**TASK BRIEF:**
Below are some records; return all of them exactly as they are.

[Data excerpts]

*** Begin section ***

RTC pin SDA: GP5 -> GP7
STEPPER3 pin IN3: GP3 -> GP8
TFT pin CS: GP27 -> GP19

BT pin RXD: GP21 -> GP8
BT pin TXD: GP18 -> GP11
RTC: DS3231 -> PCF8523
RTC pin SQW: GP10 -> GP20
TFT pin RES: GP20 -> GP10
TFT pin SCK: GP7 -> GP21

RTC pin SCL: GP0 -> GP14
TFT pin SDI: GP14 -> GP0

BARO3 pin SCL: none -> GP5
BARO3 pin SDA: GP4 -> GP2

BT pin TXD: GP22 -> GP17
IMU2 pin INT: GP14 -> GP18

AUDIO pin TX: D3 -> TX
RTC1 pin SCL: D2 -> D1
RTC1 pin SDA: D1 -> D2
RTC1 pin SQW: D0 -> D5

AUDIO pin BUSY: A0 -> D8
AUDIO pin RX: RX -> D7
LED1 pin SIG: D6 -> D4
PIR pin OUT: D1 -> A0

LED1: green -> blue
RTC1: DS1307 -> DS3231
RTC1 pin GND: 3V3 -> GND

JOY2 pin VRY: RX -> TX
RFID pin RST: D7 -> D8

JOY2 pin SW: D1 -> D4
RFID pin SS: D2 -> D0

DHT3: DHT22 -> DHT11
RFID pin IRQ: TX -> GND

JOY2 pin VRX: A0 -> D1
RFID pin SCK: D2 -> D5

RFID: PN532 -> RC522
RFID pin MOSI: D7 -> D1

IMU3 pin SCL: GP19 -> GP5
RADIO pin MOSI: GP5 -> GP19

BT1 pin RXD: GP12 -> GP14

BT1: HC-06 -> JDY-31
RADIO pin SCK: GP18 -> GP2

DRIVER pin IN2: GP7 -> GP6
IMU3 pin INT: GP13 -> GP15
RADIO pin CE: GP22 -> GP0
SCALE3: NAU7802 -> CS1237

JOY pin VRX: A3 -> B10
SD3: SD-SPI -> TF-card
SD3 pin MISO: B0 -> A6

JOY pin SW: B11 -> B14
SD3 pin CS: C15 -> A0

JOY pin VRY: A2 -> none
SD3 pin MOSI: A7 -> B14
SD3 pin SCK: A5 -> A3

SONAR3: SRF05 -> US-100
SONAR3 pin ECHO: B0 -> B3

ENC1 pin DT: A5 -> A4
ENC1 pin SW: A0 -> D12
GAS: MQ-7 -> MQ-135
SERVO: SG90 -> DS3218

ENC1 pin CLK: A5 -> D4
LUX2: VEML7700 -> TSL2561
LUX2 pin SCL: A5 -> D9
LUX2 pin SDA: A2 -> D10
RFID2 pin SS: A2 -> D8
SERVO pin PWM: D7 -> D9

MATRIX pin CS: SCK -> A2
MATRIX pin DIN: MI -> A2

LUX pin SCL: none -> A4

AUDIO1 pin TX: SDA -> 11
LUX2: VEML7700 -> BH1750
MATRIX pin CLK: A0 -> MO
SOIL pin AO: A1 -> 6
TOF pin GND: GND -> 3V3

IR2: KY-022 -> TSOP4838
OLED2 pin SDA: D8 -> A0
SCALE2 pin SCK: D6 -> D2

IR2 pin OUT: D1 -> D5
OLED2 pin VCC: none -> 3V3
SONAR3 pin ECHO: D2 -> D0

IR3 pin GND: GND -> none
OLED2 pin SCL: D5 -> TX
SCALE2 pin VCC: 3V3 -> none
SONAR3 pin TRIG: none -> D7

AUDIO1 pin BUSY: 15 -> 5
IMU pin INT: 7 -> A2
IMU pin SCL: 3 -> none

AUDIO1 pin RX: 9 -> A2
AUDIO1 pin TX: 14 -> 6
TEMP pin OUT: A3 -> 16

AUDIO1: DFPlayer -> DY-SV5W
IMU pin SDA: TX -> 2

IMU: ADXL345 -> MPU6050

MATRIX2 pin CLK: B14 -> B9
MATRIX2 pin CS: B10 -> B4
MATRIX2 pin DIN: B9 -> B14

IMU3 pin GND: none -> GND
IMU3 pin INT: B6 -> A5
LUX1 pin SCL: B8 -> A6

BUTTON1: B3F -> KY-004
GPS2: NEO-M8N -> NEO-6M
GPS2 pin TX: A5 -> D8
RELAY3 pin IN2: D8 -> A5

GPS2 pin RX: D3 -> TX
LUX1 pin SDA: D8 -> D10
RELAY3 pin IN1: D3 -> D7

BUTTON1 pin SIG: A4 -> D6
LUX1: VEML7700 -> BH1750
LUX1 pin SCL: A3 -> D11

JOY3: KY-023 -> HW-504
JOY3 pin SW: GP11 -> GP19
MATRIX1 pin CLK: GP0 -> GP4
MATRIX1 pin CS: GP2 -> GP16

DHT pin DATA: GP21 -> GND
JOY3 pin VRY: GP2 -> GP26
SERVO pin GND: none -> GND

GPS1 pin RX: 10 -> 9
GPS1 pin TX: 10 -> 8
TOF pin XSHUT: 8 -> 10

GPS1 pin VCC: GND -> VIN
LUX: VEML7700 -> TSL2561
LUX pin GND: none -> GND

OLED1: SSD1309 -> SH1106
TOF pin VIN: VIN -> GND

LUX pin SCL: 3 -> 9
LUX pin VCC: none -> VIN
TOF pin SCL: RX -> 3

*** End section ***

**RESPONSE:**
RTC pin SDA: GP5 -> GP7
STEPPER3 pin IN3: GP3 -> GP8
TFT pin CS: GP27 -> GP19

BT pin RXD: GP21 -> GP8
BT pin TXD: GP18 -> GP11
RTC: DS3231 -> PCF8523
RTC pin SQW: GP10 -> GP20
TFT pin RES: GP20 -> GP10
TFT pin SCK: GP7 -> GP21

RTC pin SCL: GP0 -> GP14
TFT pin SDI: GP14 -> GP0

BARO3 pin SCL: none -> GP5
BARO3 pin SDA: GP4 -> GP2

BT pin TXD: GP22 -> GP17
IMU2 pin INT: GP14 -> GP18

AUDIO pin TX: D3 -> TX
RTC1 pin SCL: D2 -> D1
RTC1 pin SDA: D1 -> D2
RTC1 pin SQW: D0 -> D5

AUDIO pin BUSY: A0 -> D8
AUDIO pin RX: RX -> D7
LED1 pin SIG: D6 -> D4
PIR pin OUT: D1 -> A0

LED1: green -> blue
RTC1: DS1307 -> DS3231
RTC1 pin GND: 3V3 -> GND

JOY2 pin VRY: RX -> TX
RFID pin RST: D7 -> D8

JOY2 pin SW: D1 -> D4
RFID pin SS: D2 -> D0

DHT3: DHT22 -> DHT11
RFID pin IRQ: TX -> GND

JOY2 pin VRX: A0 -> D1
RFID pin SCK: D2 -> D5

RFID: PN532 -> RC522
RFID pin MOSI: D7 -> D1

IMU3 pin SCL: GP19 -> GP5
RADIO pin MOSI: GP5 -> GP19

BT1 pin RXD: GP12 -> GP14

BT1: HC-06 -> JDY-31
RADIO pin SCK: GP18 -> GP2

DRIVER pin IN2: GP7 -> GP6
IMU3 pin INT: GP13 -> GP15
RADIO pin CE: GP22 -> GP0
SCALE3: NAU7802 -> CS1237

JOY pin VRX: A3 -> B10
SD3: SD-SPI -> TF-card
SD3 pin MISO: B0 -> A6

JOY pin SW: B11 -> B14
SD3 pin CS: C15 -> A0

JOY pin VRY: A2 -> none
SD3 pin MOSI: A7 -> B14
SD3 pin SCK: A5 -> A3

SONAR3: SRF05 -> US-100
SONAR3 pin ECHO: B0 -> B3

ENC1 pin DT: A5 -> A4
ENC1 pin SW: A0 -> D12
GAS: MQ-7 -> MQ-135
SERVO: SG90 -> DS3218

ENC1 pin CLK: A5 -> D4
LUX2: VEML7700 -> TSL2561
LUX2 pin SCL: A5 -> D9
LUX2 pin SDA: A2 -> D10
RFID2 pin SS: A2 -> D8
SERVO pin PWM: D7 -> D9

MATRIX pin CS: SCK -> A2
MATRIX pin DIN: MI -> A2

LUX pin SCL: none -> A4

AUDIO1 pin TX: SDA -> 11
LUX2: VEML7700 -> BH1750
MATRIX pin CLK: A0 -> MO
SOIL pin AO: A1 -> 6
TOF pin GND: GND -> 3V3

IR2: KY-022 -> TSOP4838
OLED2 pin SDA: D8 -> A0
SCALE2 pin SCK: D6 -> D2

IR2 pin OUT: D1 -> D5
OLED2 pin VCC: none -> 3V3
SONAR3 pin ECHO: D2 -> D0

IR3 pin GND: GND -> none
OLED2 pin SCL: D5 -> TX
SCALE2 pin VCC: 3V3 -> none
SONAR3 pin TRIG: none -> D7

AUDIO1 pin BUSY: 15 -> 5
IMU pin INT: 7 -> A2
IMU pin SCL: 3 -> none

AUDIO1 pin RX: 9 -> A2
AUDIO1 pin TX: 14 -> 6
TEMP pin OUT: A3 -> 16

AUDIO1: DFPlayer -> DY-SV5W
IMU pin SDA: TX -> 2

IMU: ADXL345 -> MPU6050

MATRIX2 pin CLK: B14 -> B9
MATRIX2 pin CS: B10 -> B4
MATRIX2 pin DIN: B9 -> B14

IMU3 pin GND: none -> GND
IMU3 pin INT: B6 -> A5
LUX1 pin SCL: B8 -> A6

BUTTON1: B3F -> KY-004
GPS2: NEO-M8N -> NEO-6M
GPS2 pin TX: A5 -> D8
RELAY3 pin IN2: D8 -> A5

GPS2 pin RX: D3 -> TX
LUX1 pin SDA: D8 -> D10
RELAY3 pin IN1: D3 -> D7

BUTTON1 pin SIG: A4 -> D6
LUX1: VEML7700 -> BH1750
LUX1 pin SCL: A3 -> D11

JOY3: KY-023 -> HW-504
JOY3 pin SW: GP11 -> GP19
MATRIX1 pin CLK: GP0 -> GP4
MATRIX1 pin CS: GP2 -> GP16

DHT pin DATA: GP21 -> GND
JOY3 pin VRY: GP2 -> GP26
SERVO pin GND: none -> GND

GPS1 pin RX: 10 -> 9
GPS1 pin TX: 10 -> 8
TOF pin XSHUT: 8 -> 10

GPS1 pin VCC: GND -> VIN
LUX: VEML7700 -> TSL2561
LUX pin GND: none -> GND

OLED1: SSD1309 -> SH1106
TOF pin VIN: VIN -> GND

LUX pin SCL: 3 -> 9
LUX pin VCC: none -> VIN
TOF pin SCL: RX -> 3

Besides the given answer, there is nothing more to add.